Task to complete =
Leave out the pictures and copy each record below exactly.

Provided information =
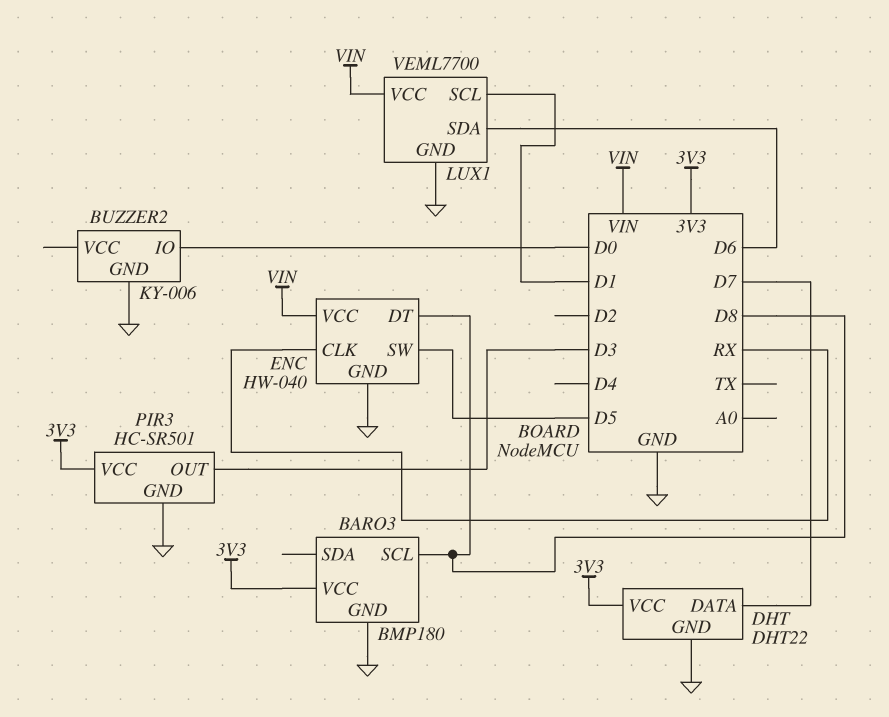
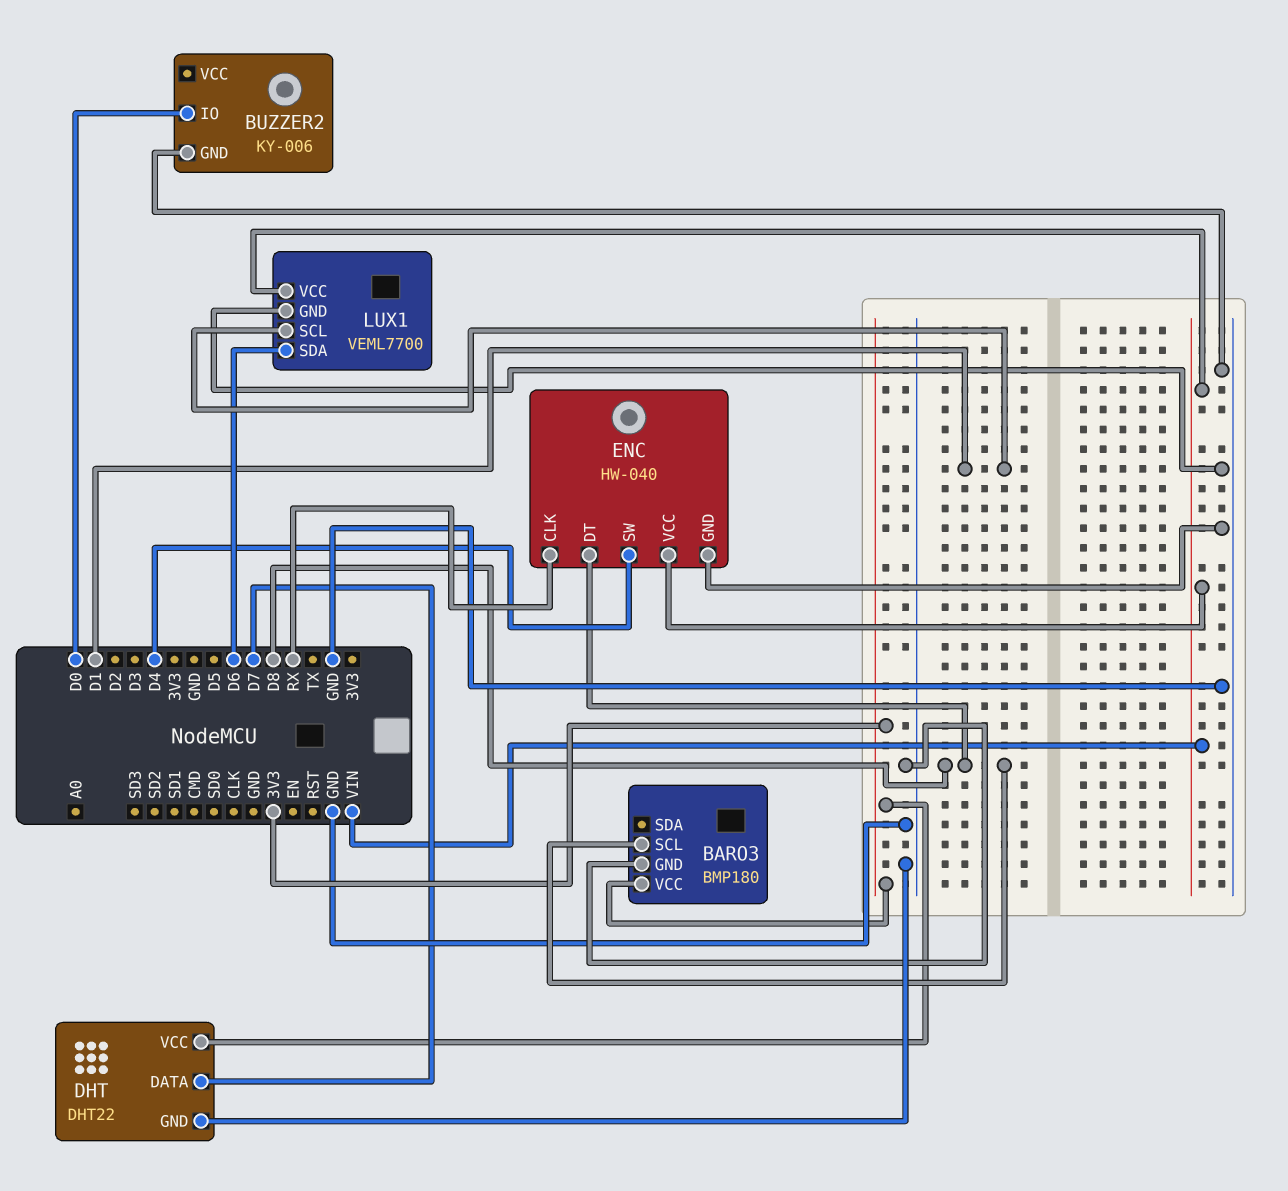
ENC pin SW: D5 -> D4
PIR3: HC-SR501 -> none
PIR3 pin GND: GND -> none
PIR3 pin OUT: D3 -> none
PIR3 pin VCC: 3V3 -> none

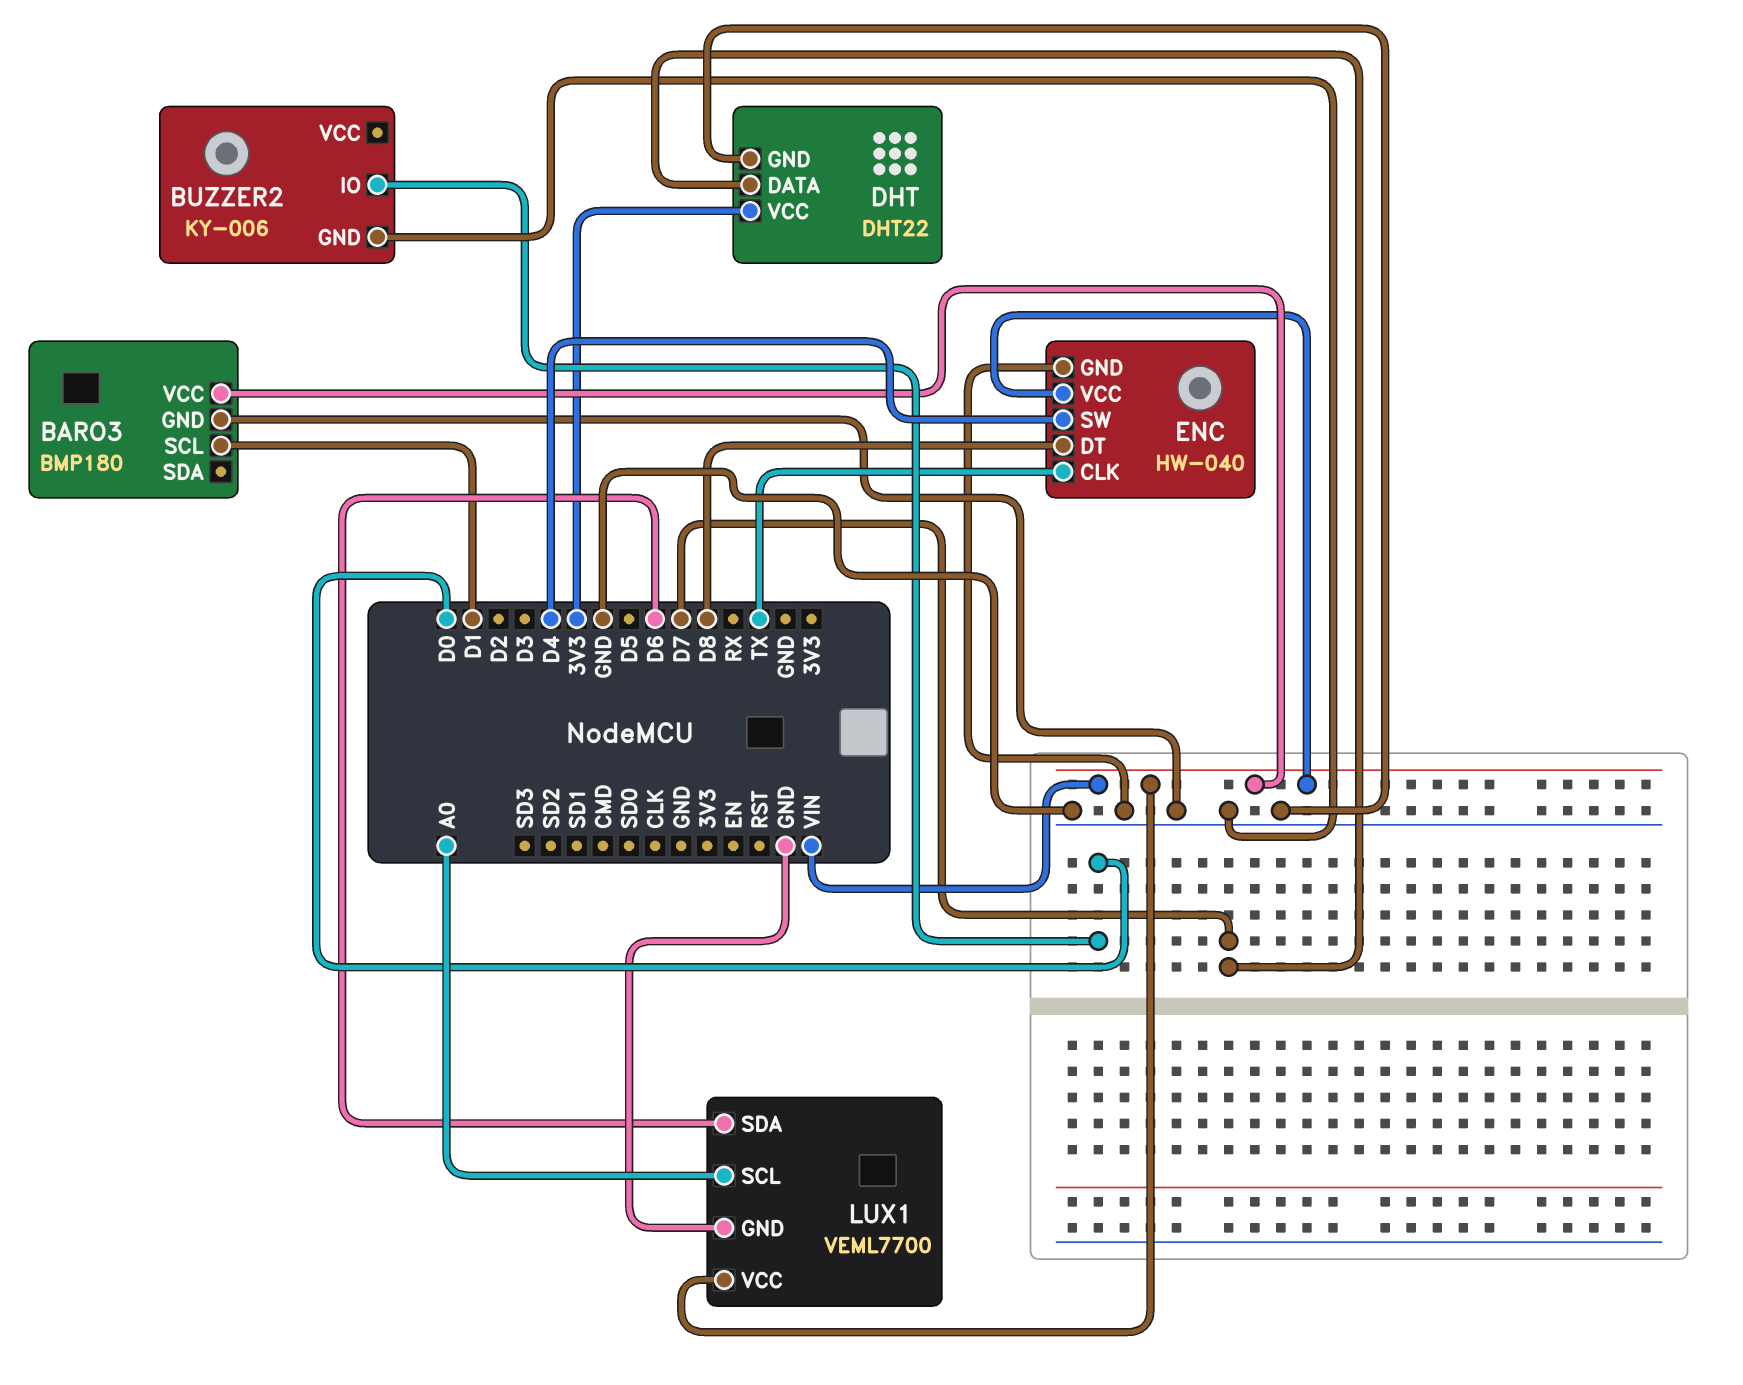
BARO3 pin SCL: D8 -> D1
BARO3 pin VCC: 3V3 -> VIN
ENC pin CLK: RX -> TX
LUX1 pin SCL: D1 -> A0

Solution below =
ENC pin SW: D5 -> D4
PIR3: HC-SR501 -> none
PIR3 pin GND: GND -> none
PIR3 pin OUT: D3 -> none
PIR3 pin VCC: 3V3 -> none

BARO3 pin SCL: D8 -> D1
BARO3 pin VCC: 3V3 -> VIN
ENC pin CLK: RX -> TX
LUX1 pin SCL: D1 -> A0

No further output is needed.